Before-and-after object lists
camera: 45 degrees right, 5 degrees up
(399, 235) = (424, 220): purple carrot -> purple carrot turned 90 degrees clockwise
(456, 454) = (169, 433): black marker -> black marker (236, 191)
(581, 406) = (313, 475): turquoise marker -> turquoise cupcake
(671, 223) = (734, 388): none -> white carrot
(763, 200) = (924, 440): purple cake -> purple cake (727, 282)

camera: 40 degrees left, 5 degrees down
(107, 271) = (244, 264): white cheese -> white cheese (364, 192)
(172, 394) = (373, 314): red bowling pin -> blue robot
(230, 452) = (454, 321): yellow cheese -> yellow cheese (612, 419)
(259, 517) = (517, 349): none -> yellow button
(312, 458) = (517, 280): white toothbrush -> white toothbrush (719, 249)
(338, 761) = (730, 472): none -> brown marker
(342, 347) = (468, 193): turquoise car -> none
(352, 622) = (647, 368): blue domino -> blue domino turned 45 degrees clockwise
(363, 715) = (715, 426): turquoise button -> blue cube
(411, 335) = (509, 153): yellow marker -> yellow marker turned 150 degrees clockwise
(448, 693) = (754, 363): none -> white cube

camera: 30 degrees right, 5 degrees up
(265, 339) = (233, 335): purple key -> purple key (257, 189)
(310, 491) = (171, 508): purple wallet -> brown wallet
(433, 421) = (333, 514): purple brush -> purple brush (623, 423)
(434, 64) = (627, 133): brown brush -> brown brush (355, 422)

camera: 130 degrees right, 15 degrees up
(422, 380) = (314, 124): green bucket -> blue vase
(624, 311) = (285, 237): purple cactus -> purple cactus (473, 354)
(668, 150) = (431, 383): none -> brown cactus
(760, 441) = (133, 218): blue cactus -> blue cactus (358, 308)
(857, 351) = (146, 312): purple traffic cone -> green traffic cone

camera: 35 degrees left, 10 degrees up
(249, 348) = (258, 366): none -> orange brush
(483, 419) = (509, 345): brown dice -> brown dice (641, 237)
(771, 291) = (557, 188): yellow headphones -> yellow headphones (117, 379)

WHAT YOU NEED TO DO: Starting at the line that contains "(249, 348) = (258, 366): none -> orange brush", write out every line through the end of the entries, exactly and with nothing added.

EXERCISE OUTPUT:
(249, 348) = (258, 366): none -> orange brush
(483, 419) = (509, 345): brown dice -> brown dice (641, 237)
(771, 291) = (557, 188): yellow headphones -> yellow headphones (117, 379)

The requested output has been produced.